*** Material provided Section Begins ***
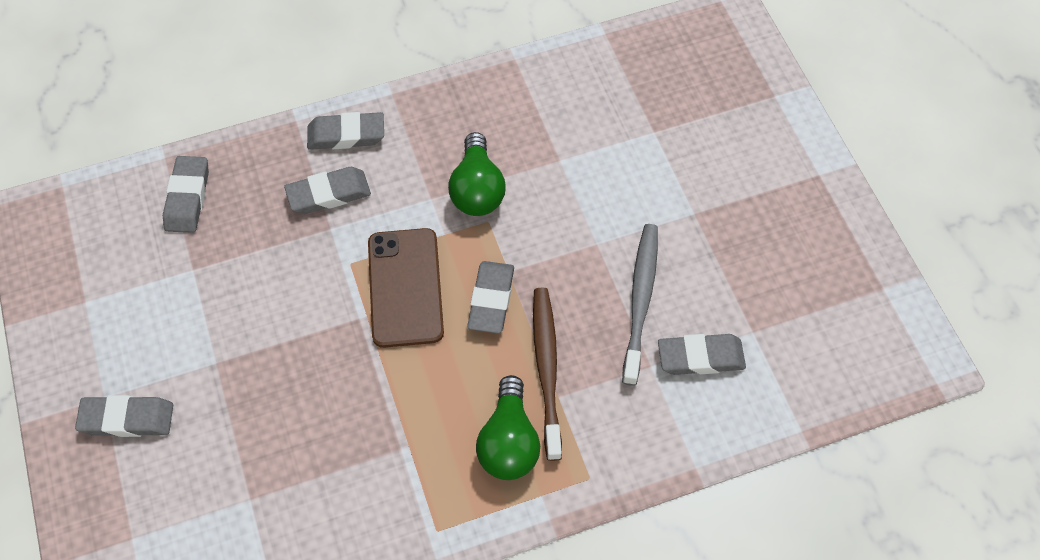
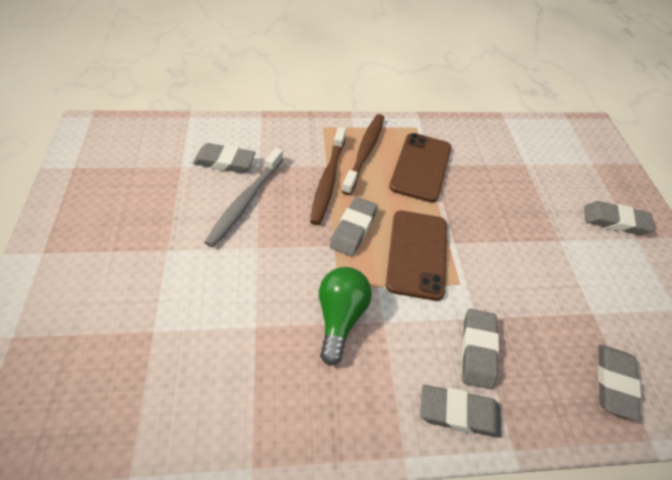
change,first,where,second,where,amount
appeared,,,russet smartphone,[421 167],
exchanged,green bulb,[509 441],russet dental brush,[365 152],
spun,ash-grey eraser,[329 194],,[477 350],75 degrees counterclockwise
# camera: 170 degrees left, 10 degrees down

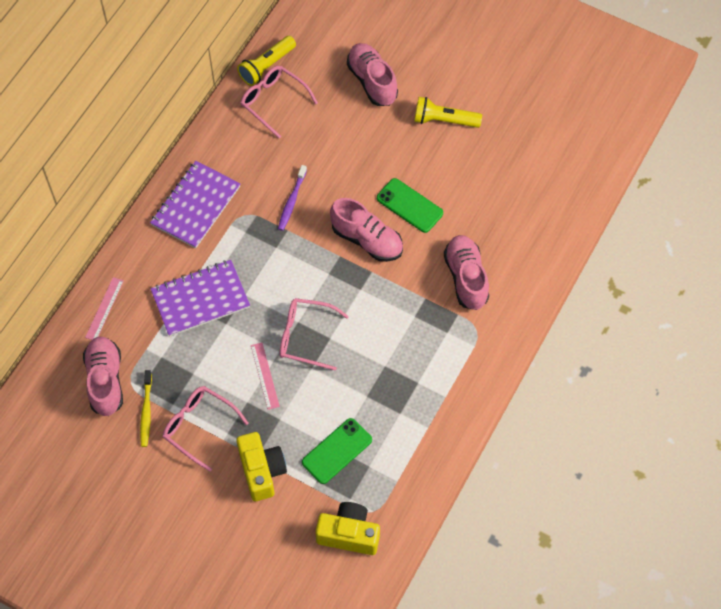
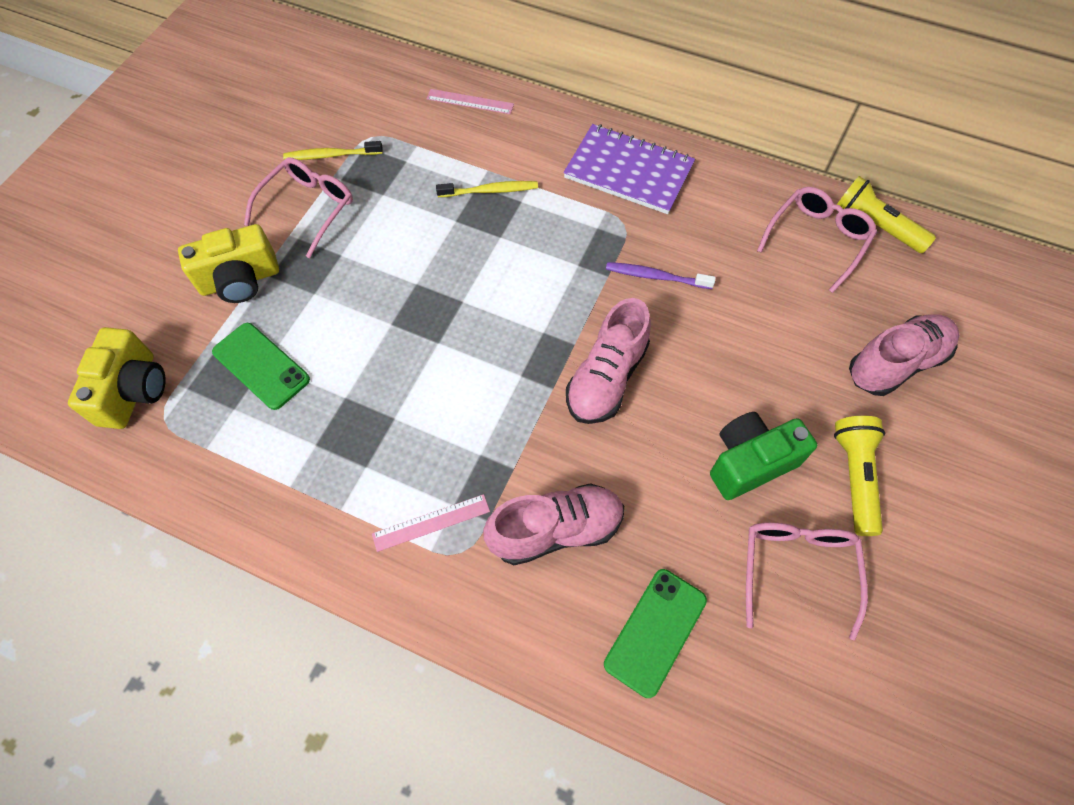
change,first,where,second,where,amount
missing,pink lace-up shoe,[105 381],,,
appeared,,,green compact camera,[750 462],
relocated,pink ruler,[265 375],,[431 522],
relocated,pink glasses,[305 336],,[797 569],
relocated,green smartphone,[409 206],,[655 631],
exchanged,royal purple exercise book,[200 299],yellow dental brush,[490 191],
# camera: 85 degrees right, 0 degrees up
*** Material provided Section Ends ***
**Exercise:**
Reproduce exactly the line that holds "exchanged,royal purple exercise", then every line after it, ending with the final line of the records above.

**Task solution:**
exchanged,royal purple exercise book,[200 299],yellow dental brush,[490 191],
# camera: 85 degrees right, 0 degrees up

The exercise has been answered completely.